## WHAT IS EXPECTED
Copy out each line from the material where the word "minus" is found.

## EXTRACTED INFORMATION
*** Begin section ***

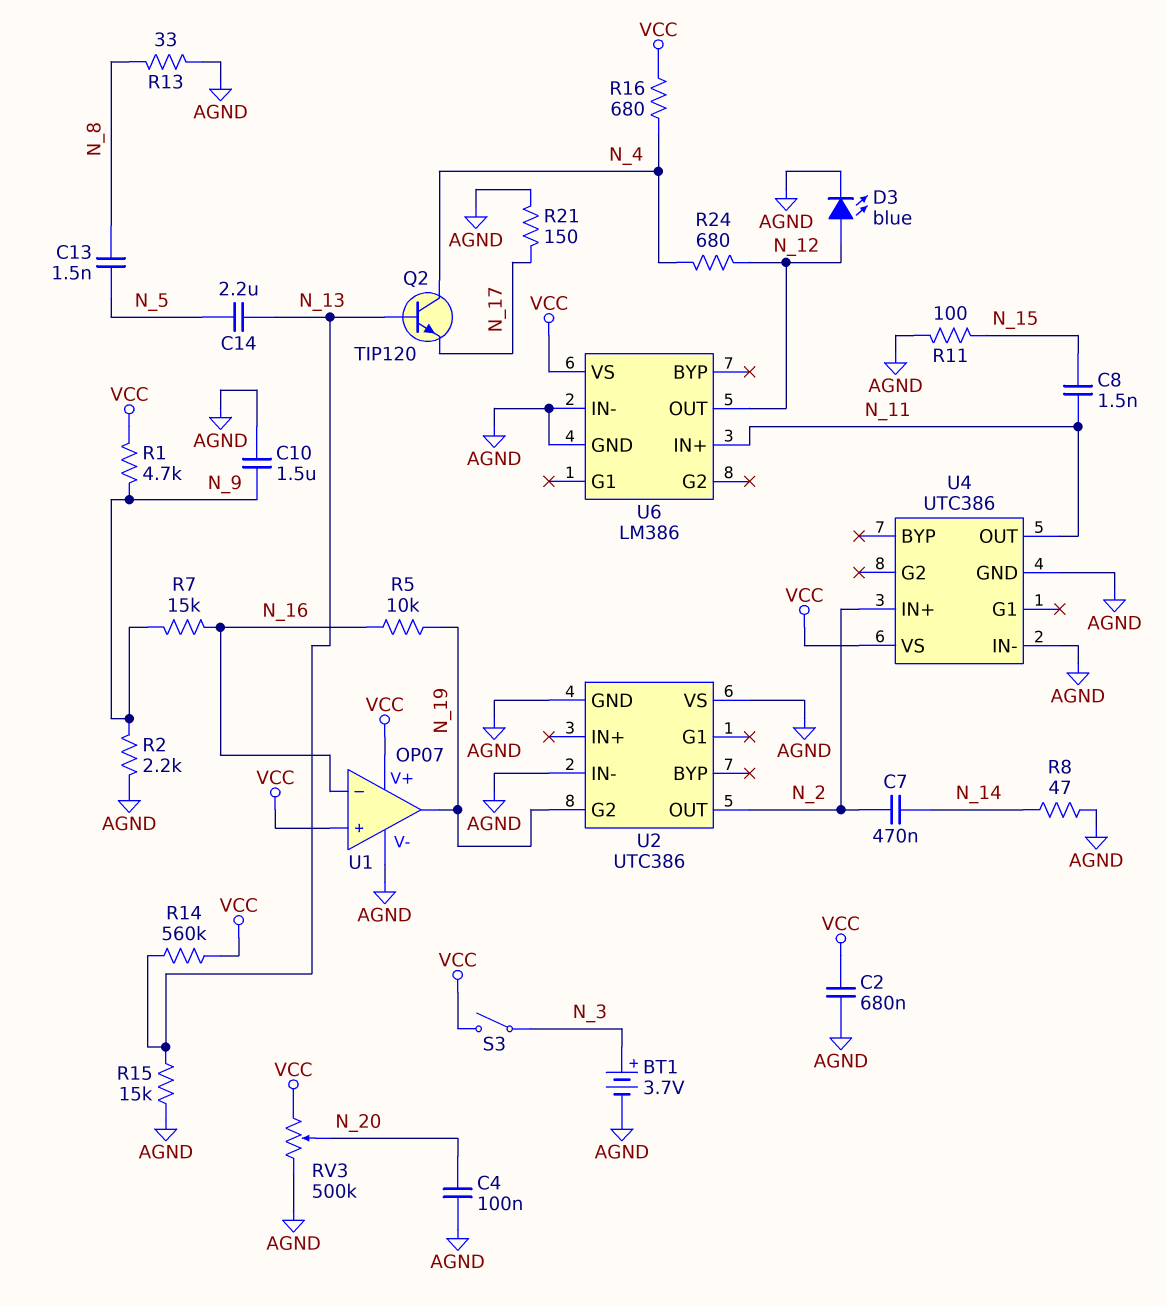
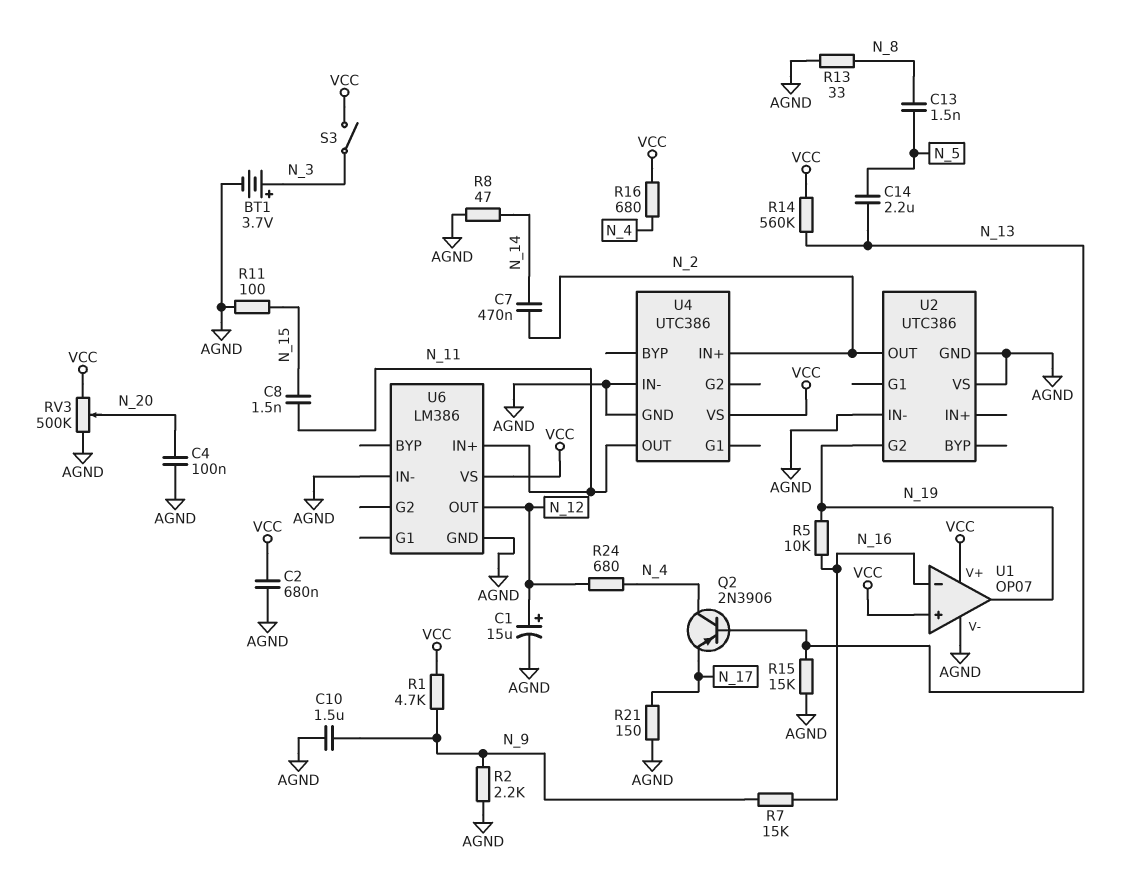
C1: none -> 15uF (plus N_12, minus AGND)
D3: LED blue (A N_12, K AGND) -> none
Q2: NPN TIP120 (B N_13, C N_4, E N_17) -> PNP 2N3906 (B N_13, C N_4, E N_17)

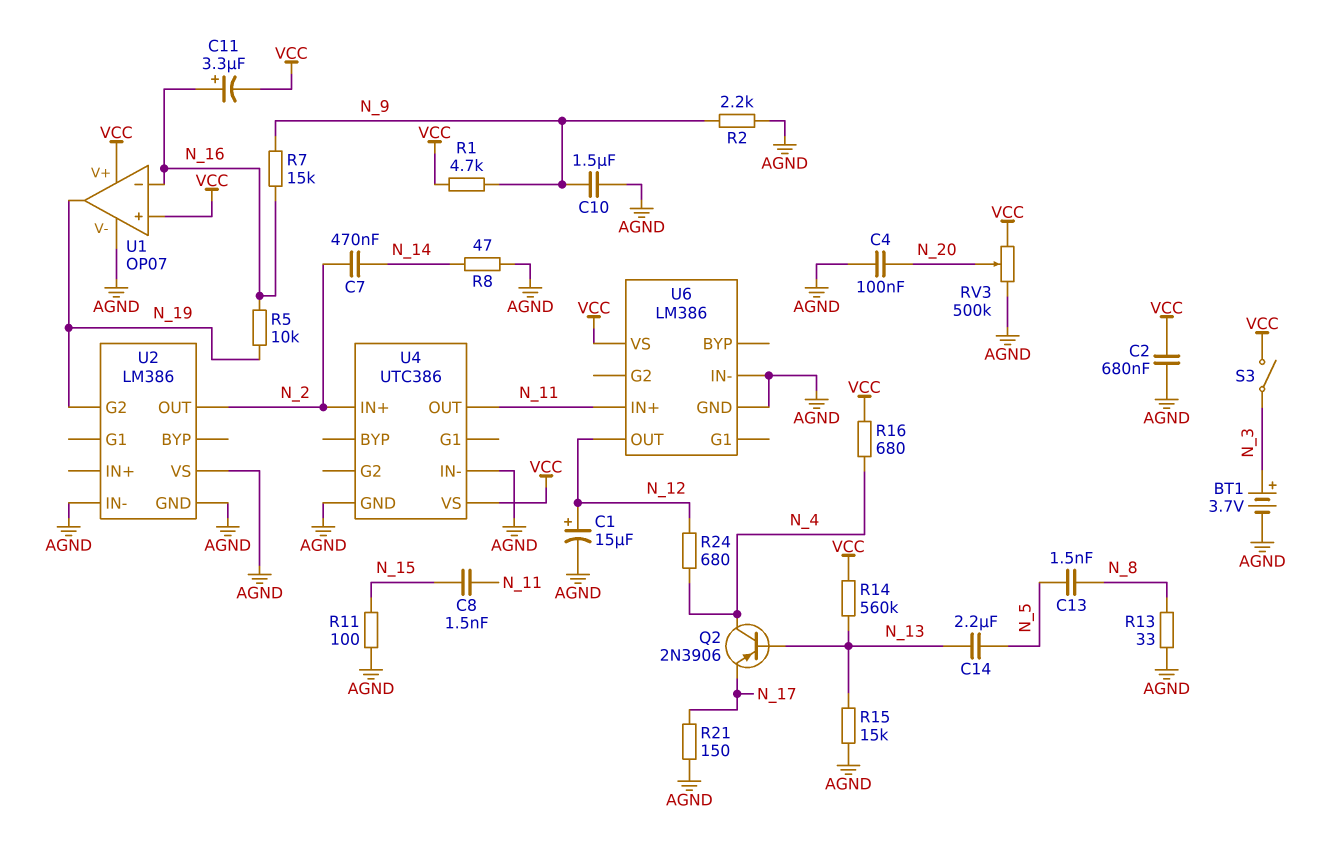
C11: none -> 3.3uF (plus N_16, minus VCC)
U2: UTC386 -> LM386

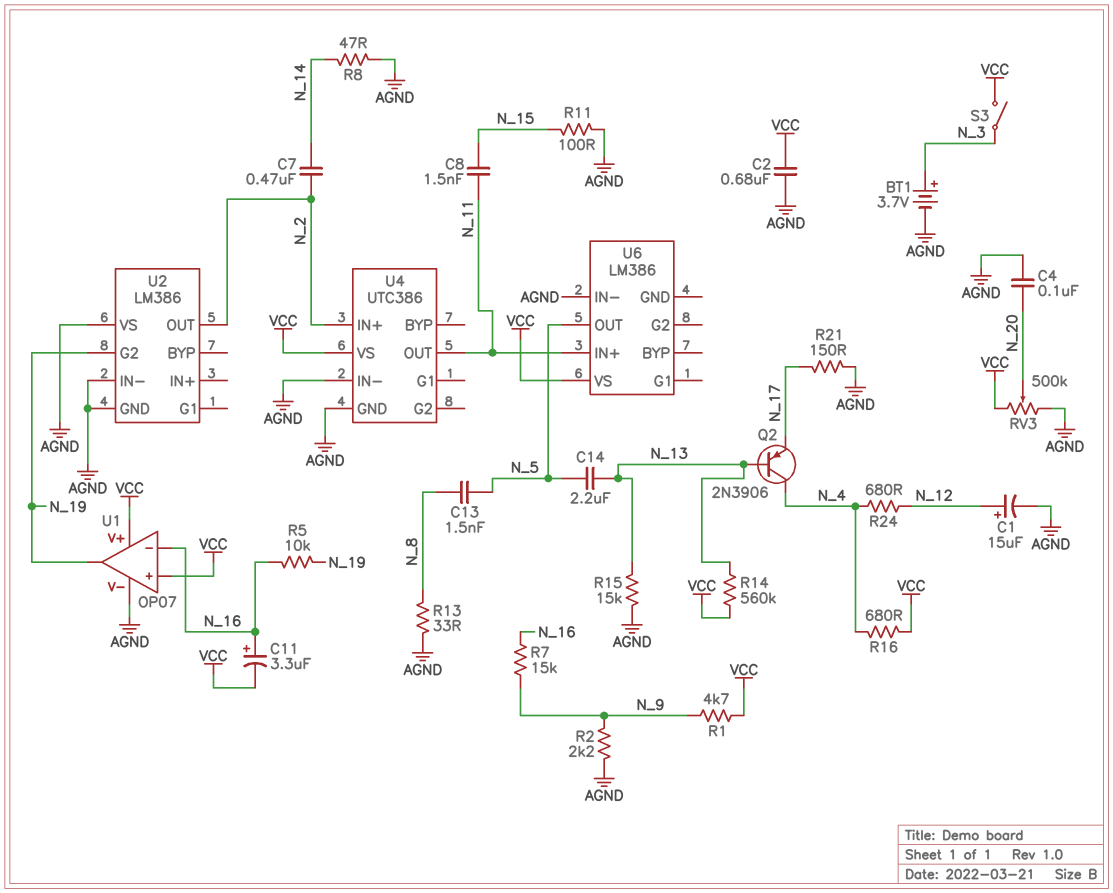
C10: 1.5uF (AGND, N_9) -> none
U6 pin GND: AGND -> none
U6 pin OUT: N_12 -> N_5

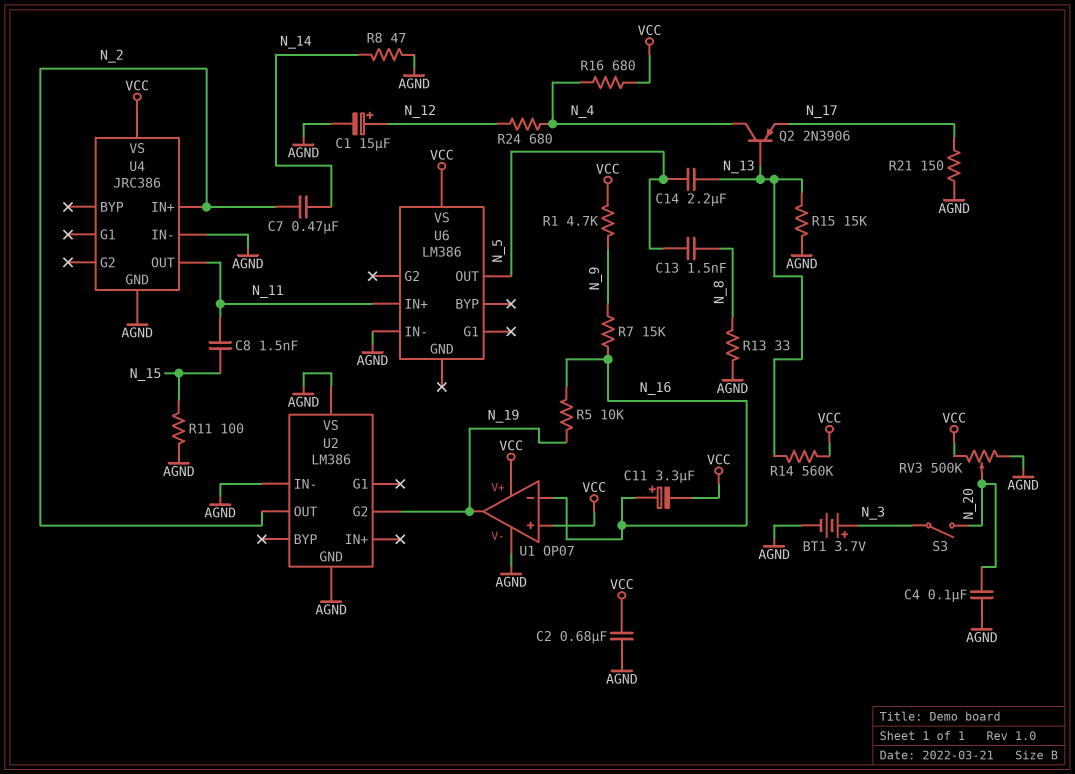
R2: 2.2k (AGND, N_9) -> none
S3: switch (N_3, VCC) -> switch (N_3, N_20)
U4: UTC386 -> JRC386

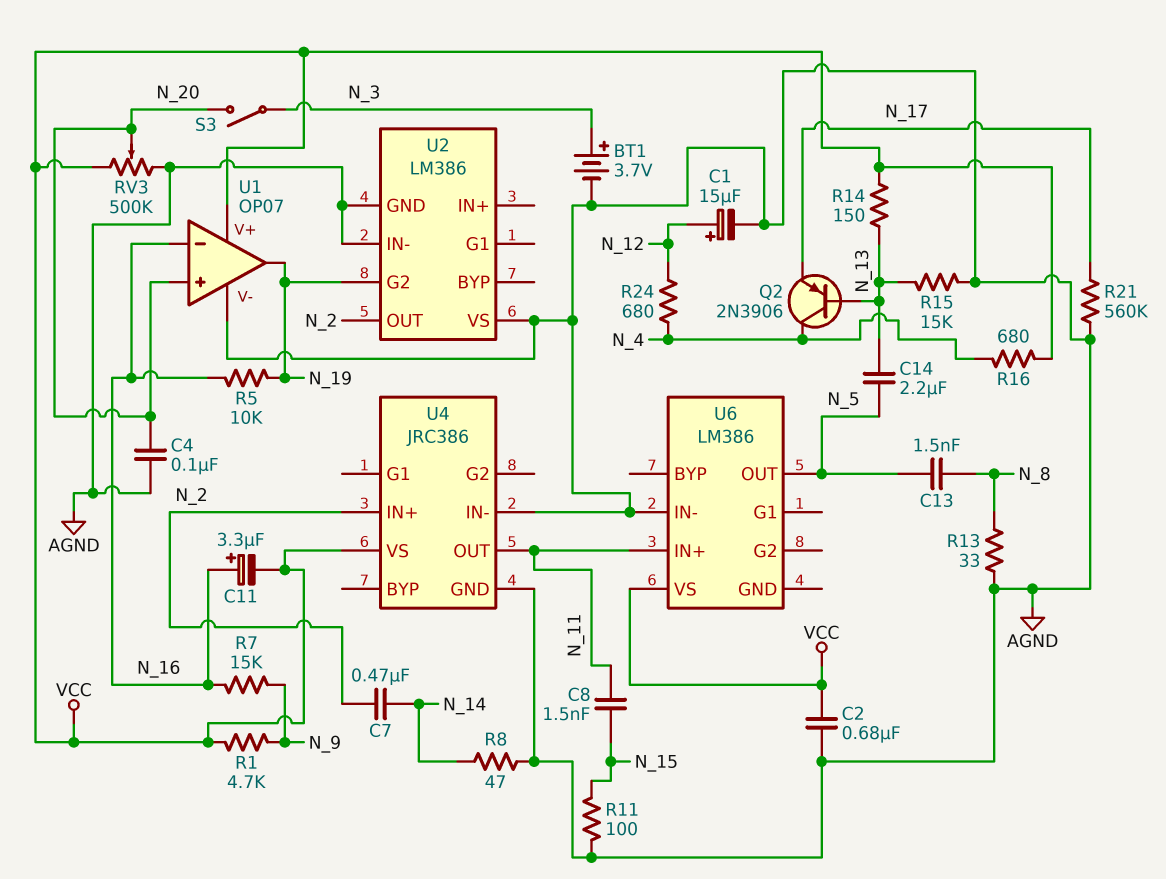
R14: 560k (N_13, VCC) -> 150 (N_13, VCC)
R21: 150 (AGND, N_17) -> 560k (AGND, N_17)
U1 pin in+: VCC -> N_20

*** End section ***

## RESPONSE TO THE EXERCISE
C1: none -> 15uF (plus N_12, minus AGND)
C11: none -> 3.3uF (plus N_16, minus VCC)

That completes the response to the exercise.